[TASK]
In the listing below, find each line with the string "none" and report it.

[SUPPLIED RECORDS]
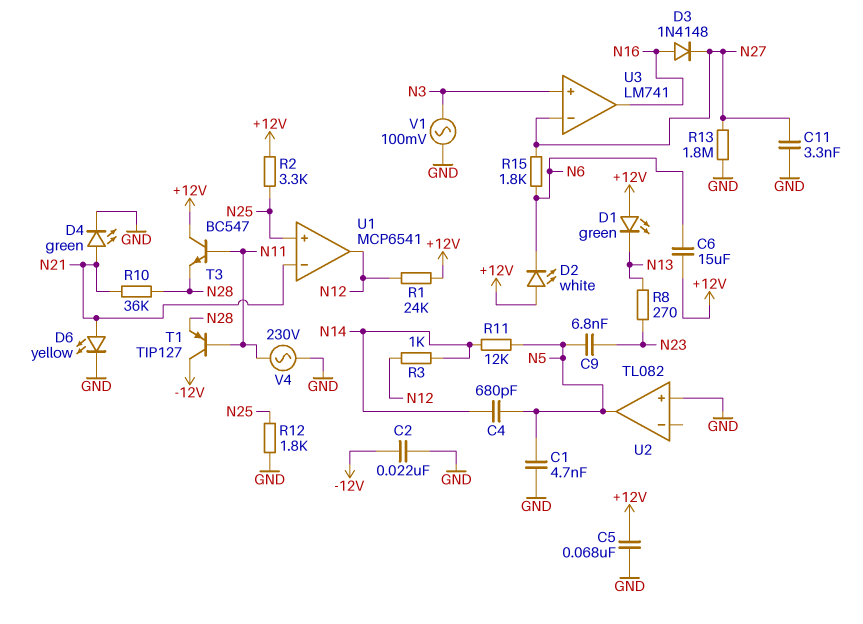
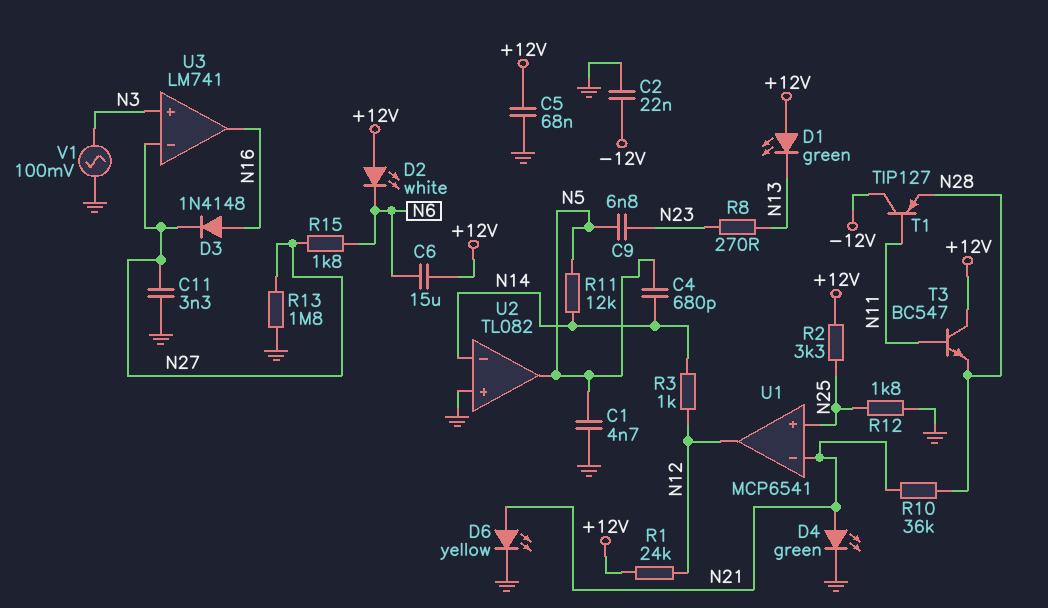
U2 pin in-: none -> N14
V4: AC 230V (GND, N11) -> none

* * *

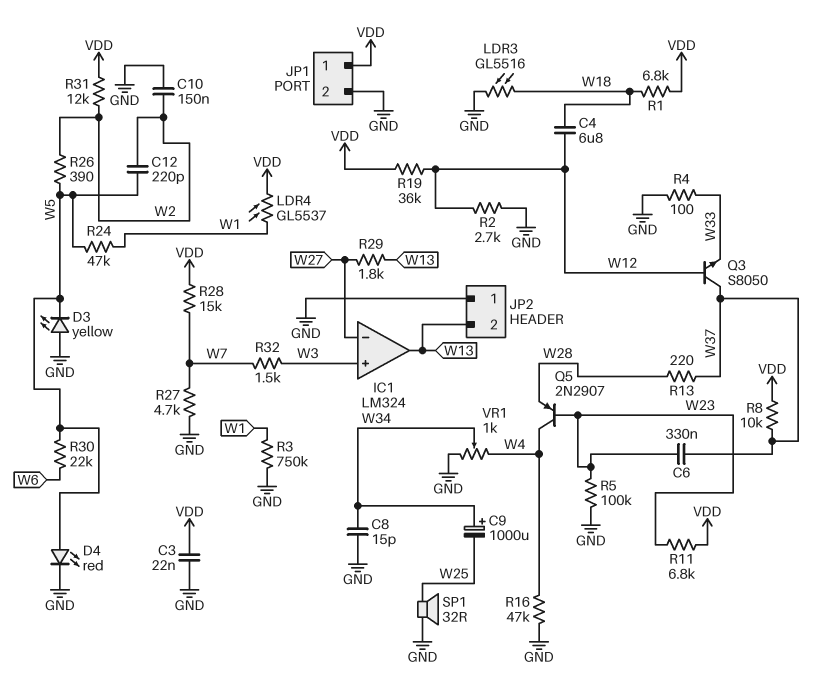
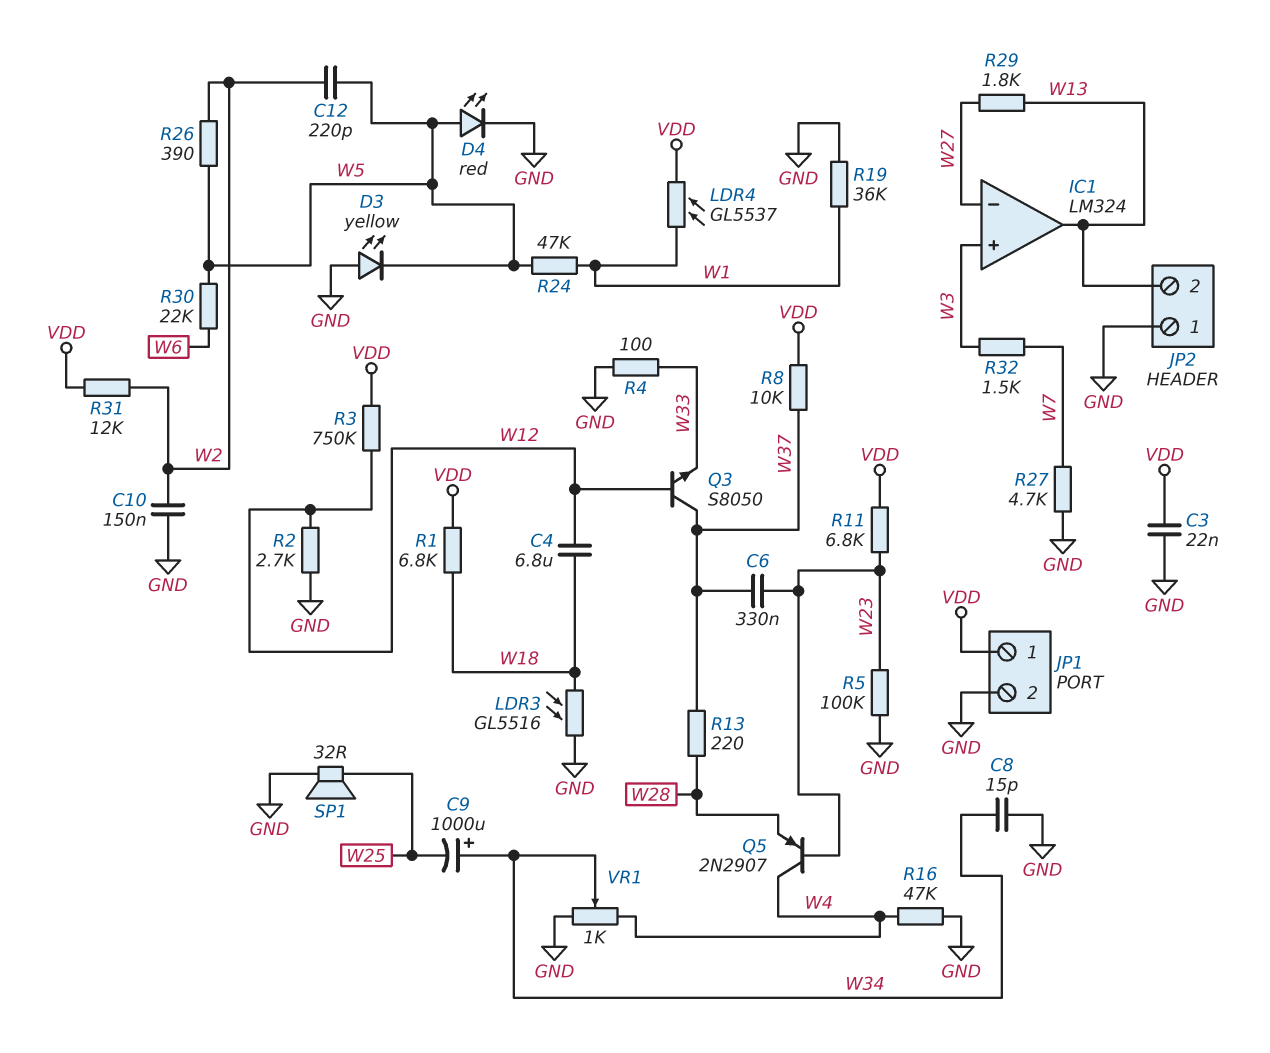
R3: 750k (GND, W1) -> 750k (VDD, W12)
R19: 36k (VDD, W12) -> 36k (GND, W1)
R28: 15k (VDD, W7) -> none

--

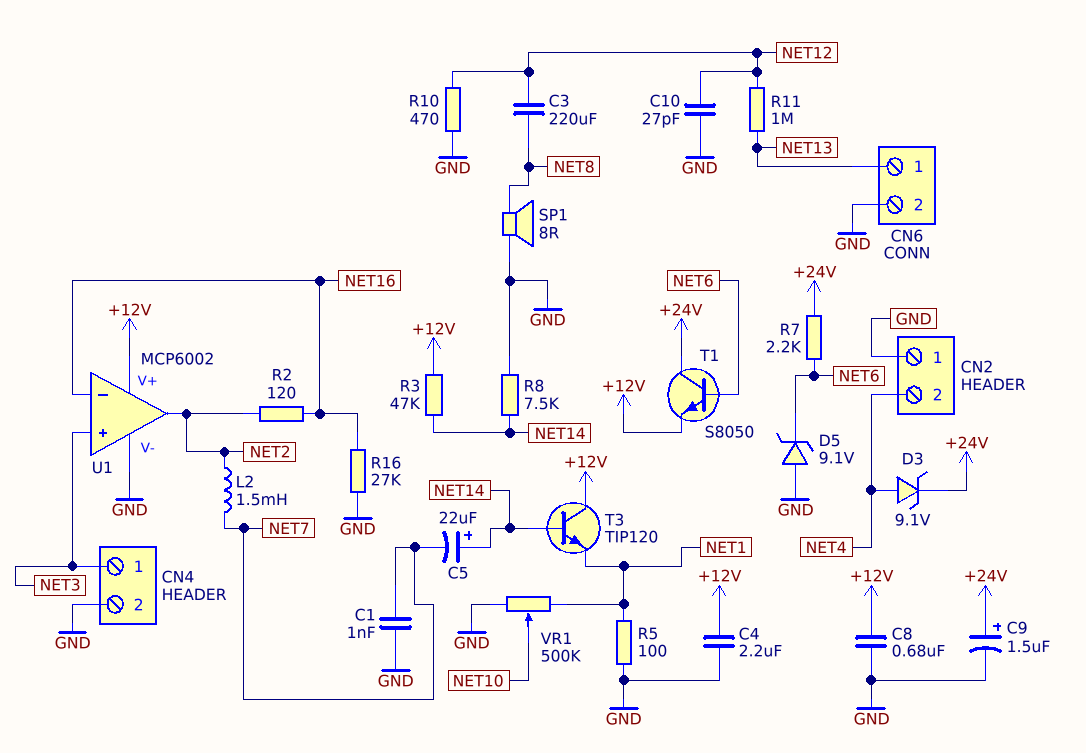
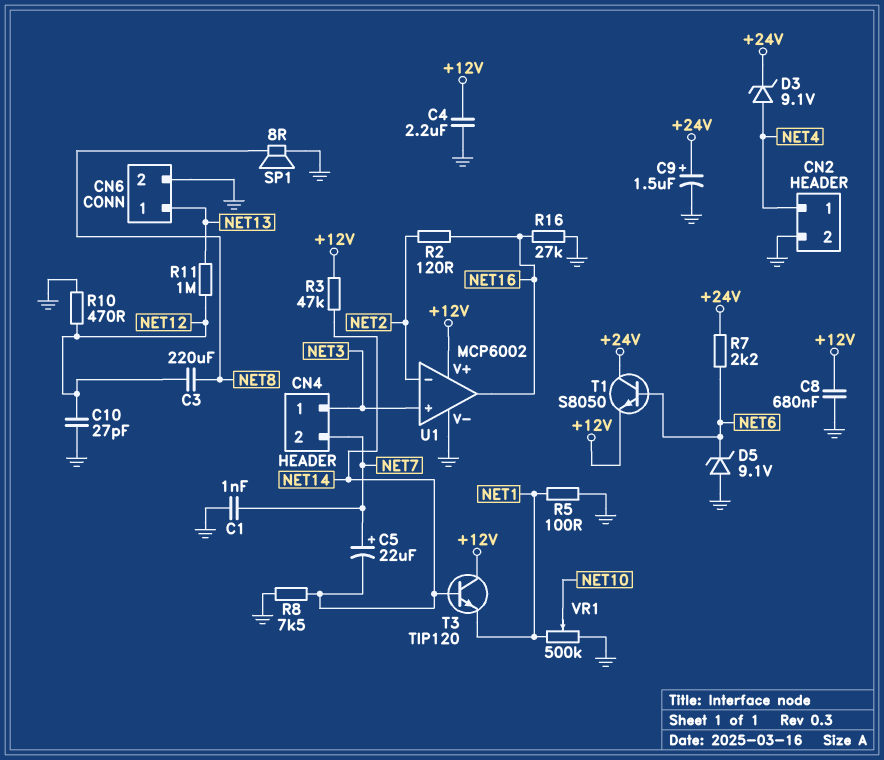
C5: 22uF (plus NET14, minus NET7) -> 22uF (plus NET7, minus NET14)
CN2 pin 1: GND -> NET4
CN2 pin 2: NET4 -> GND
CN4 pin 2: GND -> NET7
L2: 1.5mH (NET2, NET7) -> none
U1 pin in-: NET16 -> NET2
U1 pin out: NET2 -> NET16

[YOUR SOLUTION]
U2 pin in-: none -> N14
V4: AC 230V (GND, N11) -> none
R28: 15k (VDD, W7) -> none
L2: 1.5mH (NET2, NET7) -> none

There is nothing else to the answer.